- [Problem statement]
Convert every line of the listing into a JSON list of strings, one string per line, with any blank lines omitted.
==== Given records ====
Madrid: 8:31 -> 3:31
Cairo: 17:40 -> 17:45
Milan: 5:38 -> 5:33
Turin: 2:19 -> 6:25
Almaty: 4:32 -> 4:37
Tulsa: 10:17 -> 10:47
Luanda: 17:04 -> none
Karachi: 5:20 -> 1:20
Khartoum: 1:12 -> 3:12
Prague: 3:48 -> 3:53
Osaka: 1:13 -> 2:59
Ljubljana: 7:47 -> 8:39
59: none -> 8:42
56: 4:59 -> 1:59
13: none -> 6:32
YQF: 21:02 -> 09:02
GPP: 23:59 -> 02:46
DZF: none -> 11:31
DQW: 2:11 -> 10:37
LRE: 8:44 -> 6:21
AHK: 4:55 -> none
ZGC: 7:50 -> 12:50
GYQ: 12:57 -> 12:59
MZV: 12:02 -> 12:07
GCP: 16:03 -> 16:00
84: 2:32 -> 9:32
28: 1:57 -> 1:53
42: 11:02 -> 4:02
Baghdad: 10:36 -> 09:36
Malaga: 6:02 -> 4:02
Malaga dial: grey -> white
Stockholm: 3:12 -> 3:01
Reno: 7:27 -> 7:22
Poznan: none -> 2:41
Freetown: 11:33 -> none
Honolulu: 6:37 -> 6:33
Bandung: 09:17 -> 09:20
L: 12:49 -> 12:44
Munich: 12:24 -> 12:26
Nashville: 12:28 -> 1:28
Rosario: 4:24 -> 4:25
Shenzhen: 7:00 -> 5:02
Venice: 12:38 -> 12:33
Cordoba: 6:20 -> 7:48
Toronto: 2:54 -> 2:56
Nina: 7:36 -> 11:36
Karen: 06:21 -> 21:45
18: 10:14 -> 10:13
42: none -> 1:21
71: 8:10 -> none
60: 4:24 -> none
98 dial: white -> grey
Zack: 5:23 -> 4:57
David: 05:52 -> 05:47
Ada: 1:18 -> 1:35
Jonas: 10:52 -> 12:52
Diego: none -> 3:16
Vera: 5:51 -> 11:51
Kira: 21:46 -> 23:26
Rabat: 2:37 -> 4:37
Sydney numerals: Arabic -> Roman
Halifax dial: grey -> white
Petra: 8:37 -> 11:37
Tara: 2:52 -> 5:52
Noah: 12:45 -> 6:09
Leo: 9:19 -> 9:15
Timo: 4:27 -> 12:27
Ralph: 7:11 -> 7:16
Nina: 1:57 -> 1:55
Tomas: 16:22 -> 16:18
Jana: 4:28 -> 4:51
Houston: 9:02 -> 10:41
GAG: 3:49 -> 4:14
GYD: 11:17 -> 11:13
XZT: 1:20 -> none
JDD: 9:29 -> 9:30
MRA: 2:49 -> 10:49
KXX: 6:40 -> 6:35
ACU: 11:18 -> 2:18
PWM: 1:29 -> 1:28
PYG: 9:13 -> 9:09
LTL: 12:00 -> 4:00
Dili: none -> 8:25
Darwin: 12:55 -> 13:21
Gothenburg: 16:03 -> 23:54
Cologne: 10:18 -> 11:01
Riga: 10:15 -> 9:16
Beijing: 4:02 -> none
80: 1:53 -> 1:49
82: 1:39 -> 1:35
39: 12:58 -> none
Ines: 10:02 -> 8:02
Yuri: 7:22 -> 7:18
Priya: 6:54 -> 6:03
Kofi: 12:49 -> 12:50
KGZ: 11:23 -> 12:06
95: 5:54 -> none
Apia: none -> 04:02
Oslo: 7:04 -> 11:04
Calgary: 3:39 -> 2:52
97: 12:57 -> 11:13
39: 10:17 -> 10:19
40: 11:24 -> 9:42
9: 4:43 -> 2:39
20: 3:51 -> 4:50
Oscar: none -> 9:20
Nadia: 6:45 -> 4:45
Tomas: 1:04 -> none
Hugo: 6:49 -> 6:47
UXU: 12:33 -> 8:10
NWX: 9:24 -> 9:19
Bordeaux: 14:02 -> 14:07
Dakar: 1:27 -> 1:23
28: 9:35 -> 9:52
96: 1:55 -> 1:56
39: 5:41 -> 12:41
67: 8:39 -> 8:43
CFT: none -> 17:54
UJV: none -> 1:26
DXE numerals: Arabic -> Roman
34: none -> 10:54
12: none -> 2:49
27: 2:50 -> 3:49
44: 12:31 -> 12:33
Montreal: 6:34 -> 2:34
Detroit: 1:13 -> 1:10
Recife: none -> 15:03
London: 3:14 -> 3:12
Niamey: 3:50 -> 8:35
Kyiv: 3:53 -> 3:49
====
- [Response for this exercise]
[
  "Madrid: 8:31 -> 3:31",
  "Cairo: 17:40 -> 17:45",
  "Milan: 5:38 -> 5:33",
  "Turin: 2:19 -> 6:25",
  "Almaty: 4:32 -> 4:37",
  "Tulsa: 10:17 -> 10:47",
  "Luanda: 17:04 -> none",
  "Karachi: 5:20 -> 1:20",
  "Khartoum: 1:12 -> 3:12",
  "Prague: 3:48 -> 3:53",
  "Osaka: 1:13 -> 2:59",
  "Ljubljana: 7:47 -> 8:39",
  "59: none -> 8:42",
  "56: 4:59 -> 1:59",
  "13: none -> 6:32",
  "YQF: 21:02 -> 09:02",
  "GPP: 23:59 -> 02:46",
  "DZF: none -> 11:31",
  "DQW: 2:11 -> 10:37",
  "LRE: 8:44 -> 6:21",
  "AHK: 4:55 -> none",
  "ZGC: 7:50 -> 12:50",
  "GYQ: 12:57 -> 12:59",
  "MZV: 12:02 -> 12:07",
  "GCP: 16:03 -> 16:00",
  "84: 2:32 -> 9:32",
  "28: 1:57 -> 1:53",
  "42: 11:02 -> 4:02",
  "Baghdad: 10:36 -> 09:36",
  "Malaga: 6:02 -> 4:02",
  "Malaga dial: grey -> white",
  "Stockholm: 3:12 -> 3:01",
  "Reno: 7:27 -> 7:22",
  "Poznan: none -> 2:41",
  "Freetown: 11:33 -> none",
  "Honolulu: 6:37 -> 6:33",
  "Bandung: 09:17 -> 09:20",
  "L: 12:49 -> 12:44",
  "Munich: 12:24 -> 12:26",
  "Nashville: 12:28 -> 1:28",
  "Rosario: 4:24 -> 4:25",
  "Shenzhen: 7:00 -> 5:02",
  "Venice: 12:38 -> 12:33",
  "Cordoba: 6:20 -> 7:48",
  "Toronto: 2:54 -> 2:56",
  "Nina: 7:36 -> 11:36",
  "Karen: 06:21 -> 21:45",
  "18: 10:14 -> 10:13",
  "42: none -> 1:21",
  "71: 8:10 -> none",
  "60: 4:24 -> none",
  "98 dial: white -> grey",
  "Zack: 5:23 -> 4:57",
  "David: 05:52 -> 05:47",
  "Ada: 1:18 -> 1:35",
  "Jonas: 10:52 -> 12:52",
  "Diego: none -> 3:16",
  "Vera: 5:51 -> 11:51",
  "Kira: 21:46 -> 23:26",
  "Rabat: 2:37 -> 4:37",
  "Sydney numerals: Arabic -> Roman",
  "Halifax dial: grey -> white",
  "Petra: 8:37 -> 11:37",
  "Tara: 2:52 -> 5:52",
  "Noah: 12:45 -> 6:09",
  "Leo: 9:19 -> 9:15",
  "Timo: 4:27 -> 12:27",
  "Ralph: 7:11 -> 7:16",
  "Nina: 1:57 -> 1:55",
  "Tomas: 16:22 -> 16:18",
  "Jana: 4:28 -> 4:51",
  "Houston: 9:02 -> 10:41",
  "GAG: 3:49 -> 4:14",
  "GYD: 11:17 -> 11:13",
  "XZT: 1:20 -> none",
  "JDD: 9:29 -> 9:30",
  "MRA: 2:49 -> 10:49",
  "KXX: 6:40 -> 6:35",
  "ACU: 11:18 -> 2:18",
  "PWM: 1:29 -> 1:28",
  "PYG: 9:13 -> 9:09",
  "LTL: 12:00 -> 4:00",
  "Dili: none -> 8:25",
  "Darwin: 12:55 -> 13:21",
  "Gothenburg: 16:03 -> 23:54",
  "Cologne: 10:18 -> 11:01",
  "Riga: 10:15 -> 9:16",
  "Beijing: 4:02 -> none",
  "80: 1:53 -> 1:49",
  "82: 1:39 -> 1:35",
  "39: 12:58 -> none",
  "Ines: 10:02 -> 8:02",
  "Yuri: 7:22 -> 7:18",
  "Priya: 6:54 -> 6:03",
  "Kofi: 12:49 -> 12:50",
  "KGZ: 11:23 -> 12:06",
  "95: 5:54 -> none",
  "Apia: none -> 04:02",
  "Oslo: 7:04 -> 11:04",
  "Calgary: 3:39 -> 2:52",
  "97: 12:57 -> 11:13",
  "39: 10:17 -> 10:19",
  "40: 11:24 -> 9:42",
  "9: 4:43 -> 2:39",
  "20: 3:51 -> 4:50",
  "Oscar: none -> 9:20",
  "Nadia: 6:45 -> 4:45",
  "Tomas: 1:04 -> none",
  "Hugo: 6:49 -> 6:47",
  "UXU: 12:33 -> 8:10",
  "NWX: 9:24 -> 9:19",
  "Bordeaux: 14:02 -> 14:07",
  "Dakar: 1:27 -> 1:23",
  "28: 9:35 -> 9:52",
  "96: 1:55 -> 1:56",
  "39: 5:41 -> 12:41",
  "67: 8:39 -> 8:43",
  "CFT: none -> 17:54",
  "UJV: none -> 1:26",
  "DXE numerals: Arabic -> Roman",
  "34: none -> 10:54",
  "12: none -> 2:49",
  "27: 2:50 -> 3:49",
  "44: 12:31 -> 12:33",
  "Montreal: 6:34 -> 2:34",
  "Detroit: 1:13 -> 1:10",
  "Recife: none -> 15:03",
  "London: 3:14 -> 3:12",
  "Niamey: 3:50 -> 8:35",
  "Kyiv: 3:53 -> 3:49"
]